*TASK GOAL*: In the records below, tally the lines that contain the word "none" and give only that number.
==== DATASET CONTENT ====
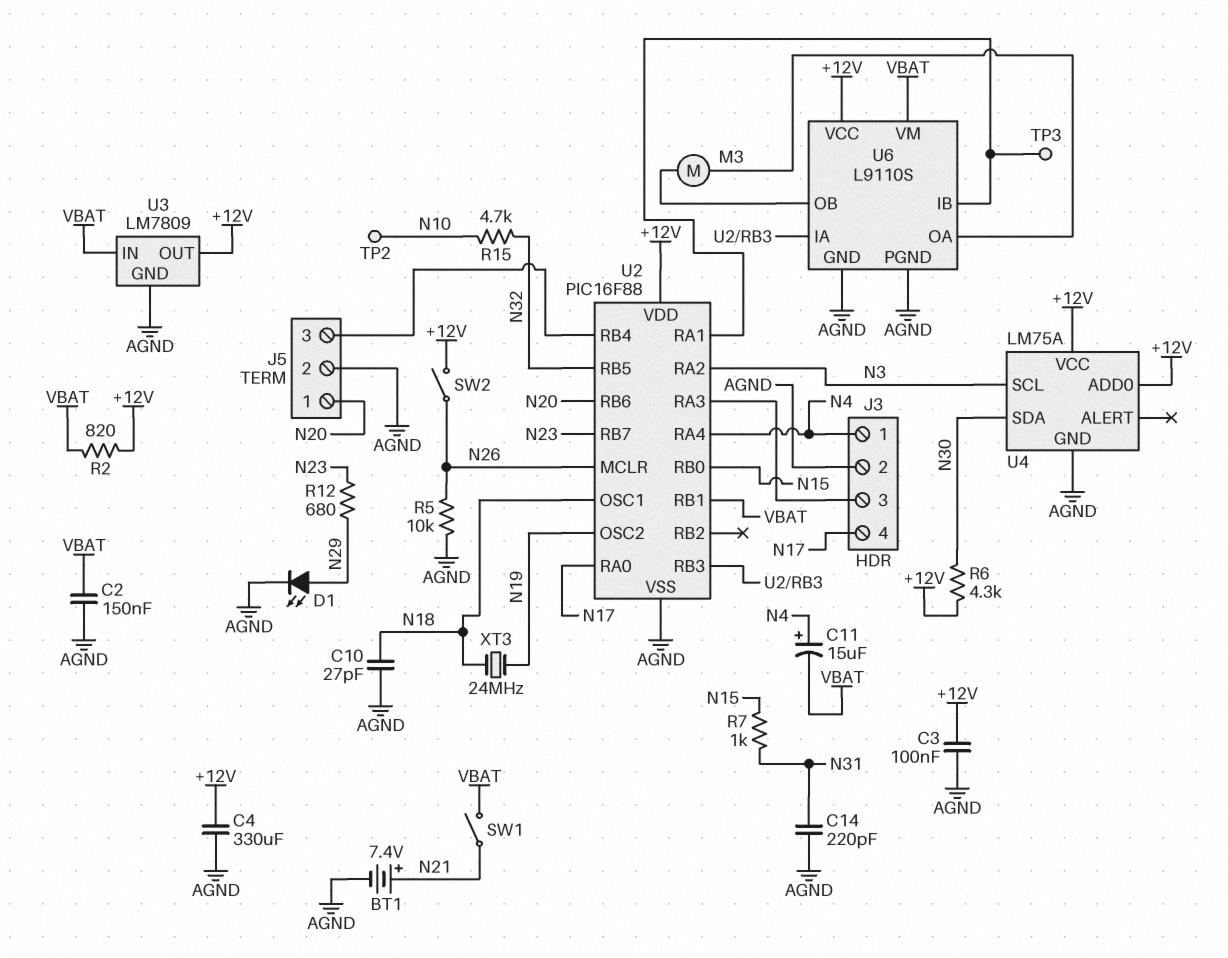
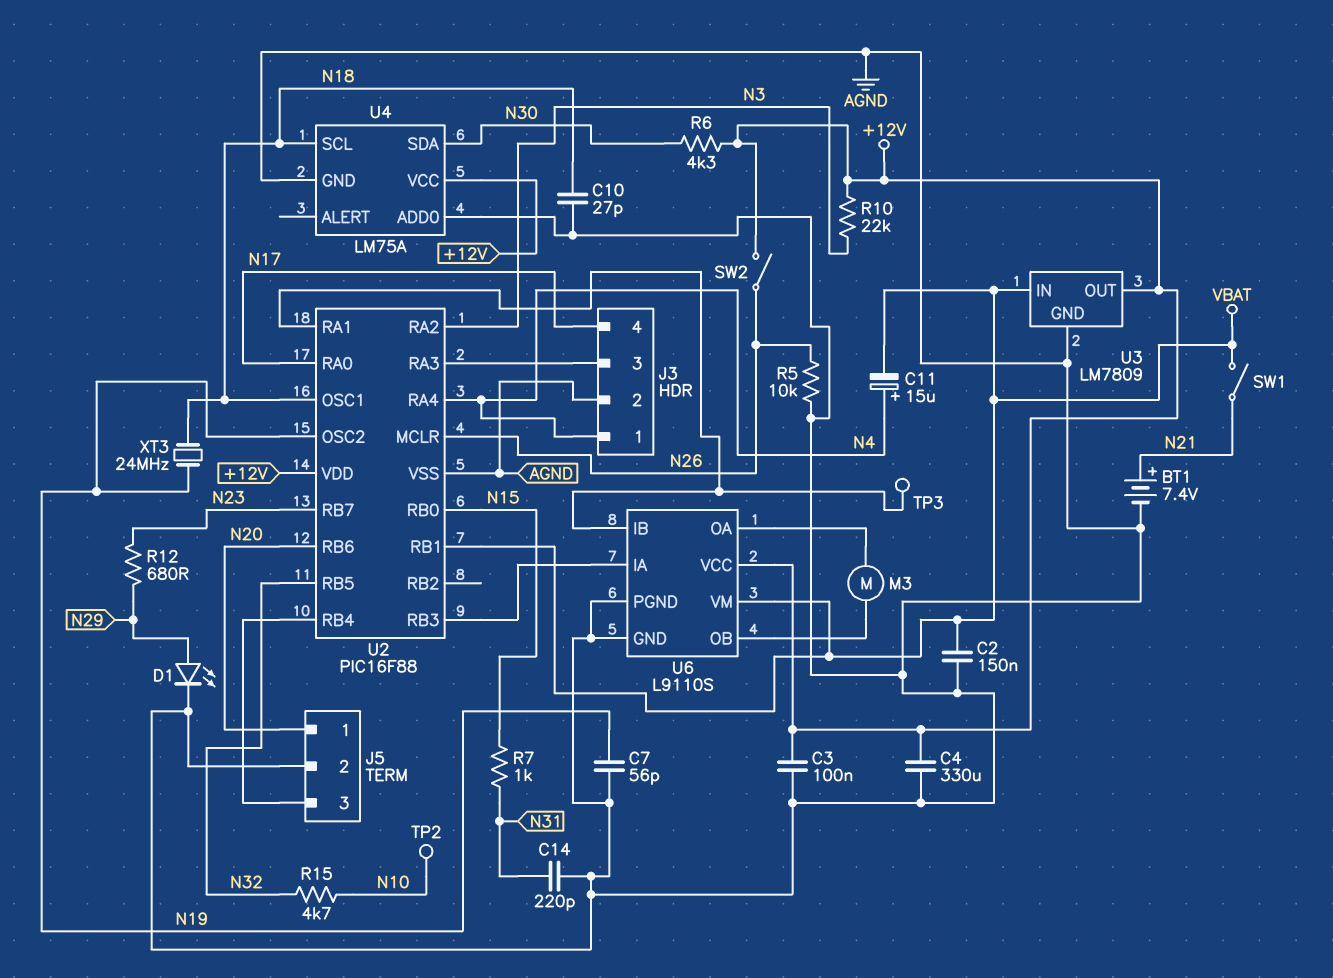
C7: none -> 56pF (AGND, N19)
R2: 820 (+12V, VBAT) -> none
R10: none -> 22k (+12V, N3)
U4 pin ADD0: +12V -> AGND
U4 pin SCL: N3 -> N18

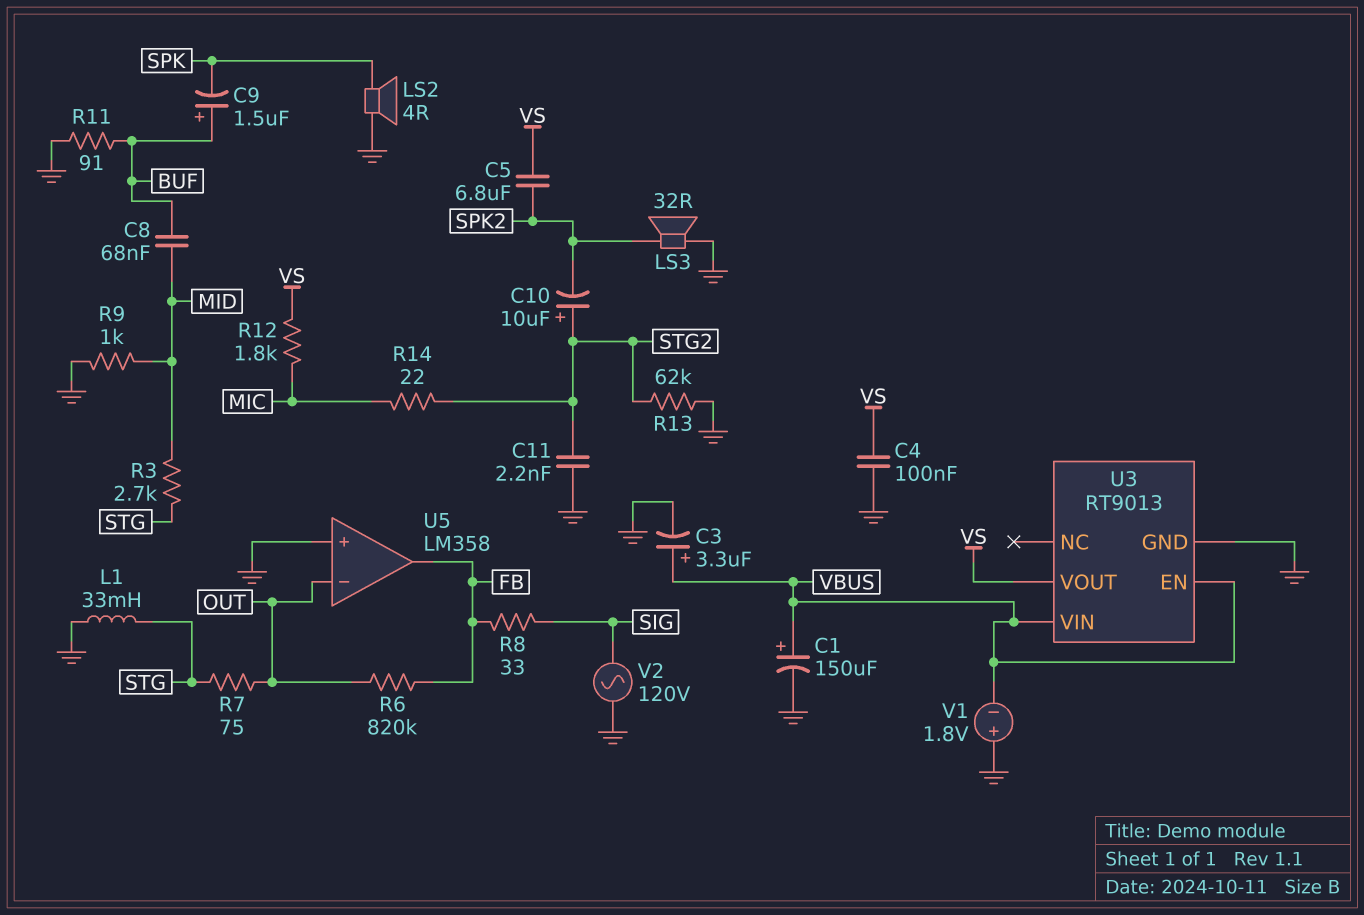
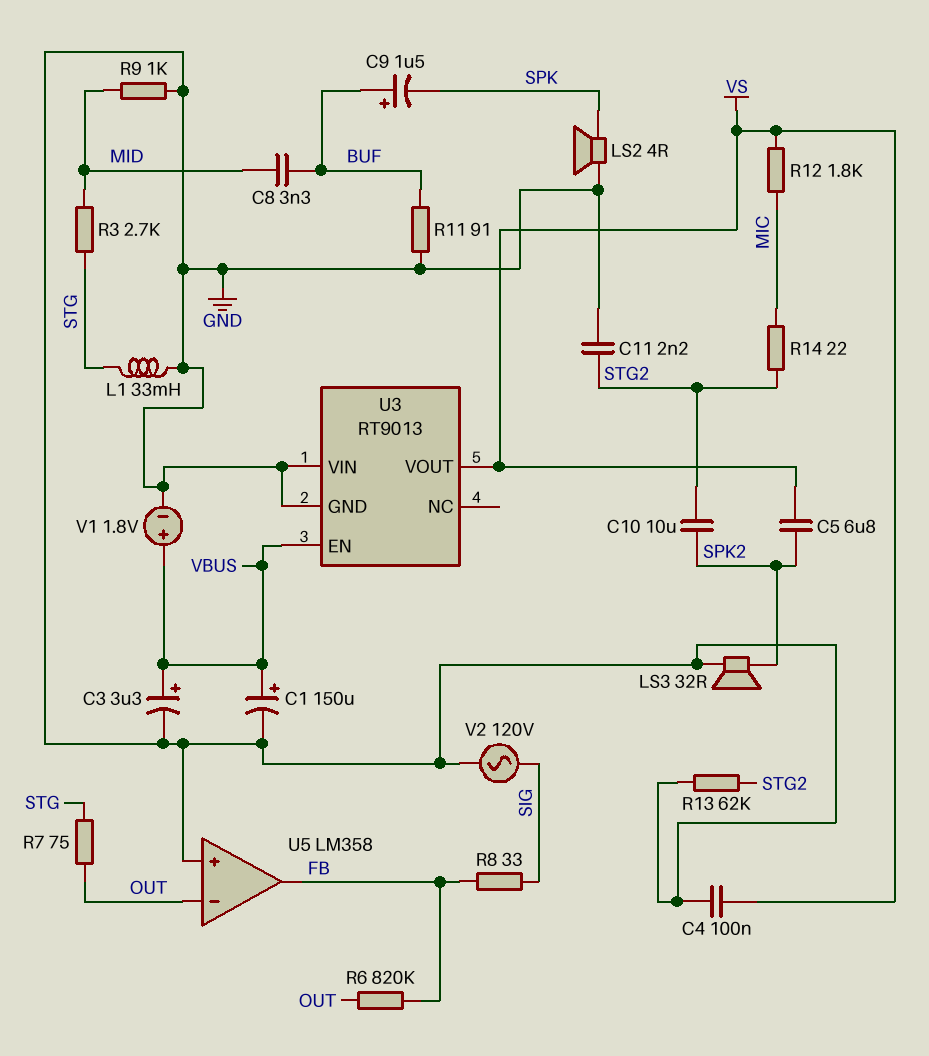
C8: 68nF (BUF, MID) -> 3.3nF (BUF, MID)
C10: 10uF (plus STG2, minus SPK2) -> 10uF (SPK2, STG2)
U3 pin VIN: VBUS -> GND
V1: 1.8V (plus GND, minus VBUS) -> 1.8V (plus VBUS, minus GND)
====
*RESPONSE AREA*: 3